Input for this task:

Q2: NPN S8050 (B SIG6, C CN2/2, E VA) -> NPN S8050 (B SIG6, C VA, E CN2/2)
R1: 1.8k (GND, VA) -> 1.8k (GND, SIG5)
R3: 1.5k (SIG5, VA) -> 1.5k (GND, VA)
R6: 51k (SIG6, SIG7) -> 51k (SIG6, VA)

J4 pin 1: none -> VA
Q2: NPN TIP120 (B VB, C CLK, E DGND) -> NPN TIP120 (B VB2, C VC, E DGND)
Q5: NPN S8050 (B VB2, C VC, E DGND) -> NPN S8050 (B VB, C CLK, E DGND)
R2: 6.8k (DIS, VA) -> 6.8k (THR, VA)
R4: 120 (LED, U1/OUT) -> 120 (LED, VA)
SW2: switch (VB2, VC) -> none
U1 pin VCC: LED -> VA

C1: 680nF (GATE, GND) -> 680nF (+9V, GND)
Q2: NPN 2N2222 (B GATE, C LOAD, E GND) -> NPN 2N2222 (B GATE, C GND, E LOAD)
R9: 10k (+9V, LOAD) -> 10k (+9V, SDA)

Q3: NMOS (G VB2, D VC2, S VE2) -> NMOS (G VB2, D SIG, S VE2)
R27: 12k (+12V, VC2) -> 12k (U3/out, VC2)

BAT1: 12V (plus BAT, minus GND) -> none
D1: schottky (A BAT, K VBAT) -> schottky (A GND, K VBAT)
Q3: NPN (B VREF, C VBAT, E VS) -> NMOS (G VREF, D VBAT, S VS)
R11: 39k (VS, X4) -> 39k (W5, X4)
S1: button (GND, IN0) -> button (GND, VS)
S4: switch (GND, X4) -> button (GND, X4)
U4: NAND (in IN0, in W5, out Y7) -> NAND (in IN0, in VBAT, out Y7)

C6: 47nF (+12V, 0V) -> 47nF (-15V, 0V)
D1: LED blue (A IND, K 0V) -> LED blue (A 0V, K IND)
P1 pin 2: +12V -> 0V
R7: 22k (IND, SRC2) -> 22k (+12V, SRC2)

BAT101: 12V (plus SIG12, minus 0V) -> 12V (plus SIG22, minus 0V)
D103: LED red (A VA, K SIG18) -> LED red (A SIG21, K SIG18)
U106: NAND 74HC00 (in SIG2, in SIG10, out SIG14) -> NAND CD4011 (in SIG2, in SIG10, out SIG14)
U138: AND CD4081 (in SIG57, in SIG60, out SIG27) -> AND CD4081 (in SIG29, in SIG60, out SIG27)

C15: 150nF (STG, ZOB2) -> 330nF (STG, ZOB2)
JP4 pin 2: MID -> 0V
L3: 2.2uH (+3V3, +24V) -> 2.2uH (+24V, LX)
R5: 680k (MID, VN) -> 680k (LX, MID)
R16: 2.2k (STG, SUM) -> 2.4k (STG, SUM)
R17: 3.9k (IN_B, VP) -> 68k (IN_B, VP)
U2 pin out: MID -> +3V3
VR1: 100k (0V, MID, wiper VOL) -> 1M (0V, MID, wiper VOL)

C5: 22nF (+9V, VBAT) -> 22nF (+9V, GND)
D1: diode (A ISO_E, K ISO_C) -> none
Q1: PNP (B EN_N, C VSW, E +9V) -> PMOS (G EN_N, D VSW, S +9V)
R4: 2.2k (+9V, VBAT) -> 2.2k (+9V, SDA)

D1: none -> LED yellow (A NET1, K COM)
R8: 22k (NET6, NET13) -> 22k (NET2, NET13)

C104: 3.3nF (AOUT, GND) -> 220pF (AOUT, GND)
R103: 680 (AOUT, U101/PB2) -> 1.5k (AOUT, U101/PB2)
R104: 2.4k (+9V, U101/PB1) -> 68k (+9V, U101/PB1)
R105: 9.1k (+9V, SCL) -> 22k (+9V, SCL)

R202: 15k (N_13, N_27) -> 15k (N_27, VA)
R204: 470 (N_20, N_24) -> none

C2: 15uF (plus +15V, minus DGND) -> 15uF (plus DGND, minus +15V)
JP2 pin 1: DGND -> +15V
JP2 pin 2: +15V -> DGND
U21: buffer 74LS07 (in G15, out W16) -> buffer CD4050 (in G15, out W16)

What the task asks:
Your response should consist solely of the lines from the one containing "R105: 9.1k (+9V, SCL) -> 22k (+9V, SCL)" to the end of the entries, both ends included, exactly as they appear.

Task result:
R105: 9.1k (+9V, SCL) -> 22k (+9V, SCL)

R202: 15k (N_13, N_27) -> 15k (N_27, VA)
R204: 470 (N_20, N_24) -> none

C2: 15uF (plus +15V, minus DGND) -> 15uF (plus DGND, minus +15V)
JP2 pin 1: DGND -> +15V
JP2 pin 2: +15V -> DGND
U21: buffer 74LS07 (in G15, out W16) -> buffer CD4050 (in G15, out W16)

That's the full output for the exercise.